=== What to produce ===
Find every line in the listing below that includes the word "turned", then give only how many there are.

=== Supplied material ===
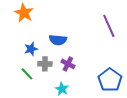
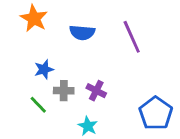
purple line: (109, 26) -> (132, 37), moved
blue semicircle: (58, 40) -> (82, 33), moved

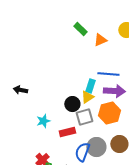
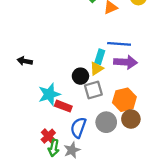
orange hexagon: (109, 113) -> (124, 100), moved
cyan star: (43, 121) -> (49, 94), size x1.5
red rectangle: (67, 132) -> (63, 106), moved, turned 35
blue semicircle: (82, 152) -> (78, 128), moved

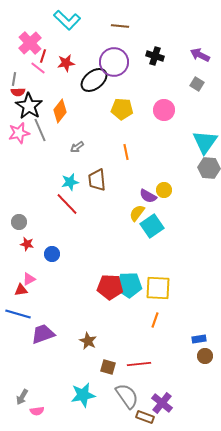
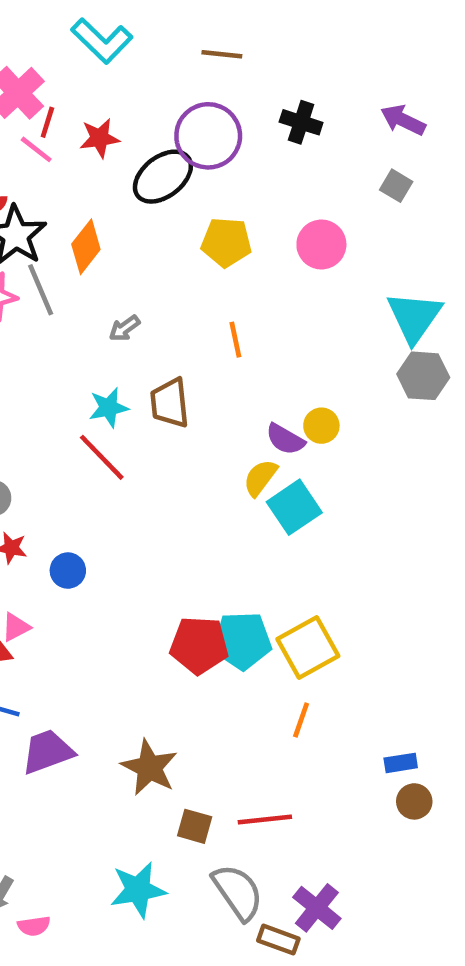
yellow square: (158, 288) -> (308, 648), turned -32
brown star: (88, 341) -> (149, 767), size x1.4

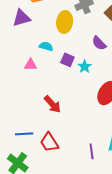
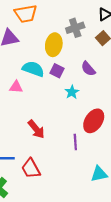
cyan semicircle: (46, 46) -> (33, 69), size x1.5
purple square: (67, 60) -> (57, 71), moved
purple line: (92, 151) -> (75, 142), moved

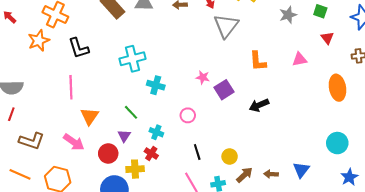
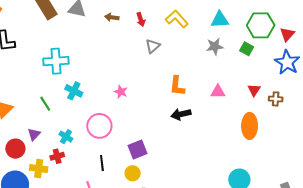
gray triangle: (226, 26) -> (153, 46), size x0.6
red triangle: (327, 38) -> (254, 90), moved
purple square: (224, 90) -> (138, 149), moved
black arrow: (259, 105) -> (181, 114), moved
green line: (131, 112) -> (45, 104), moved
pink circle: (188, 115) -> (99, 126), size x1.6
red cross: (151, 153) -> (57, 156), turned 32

=== Response for this exercise ===
3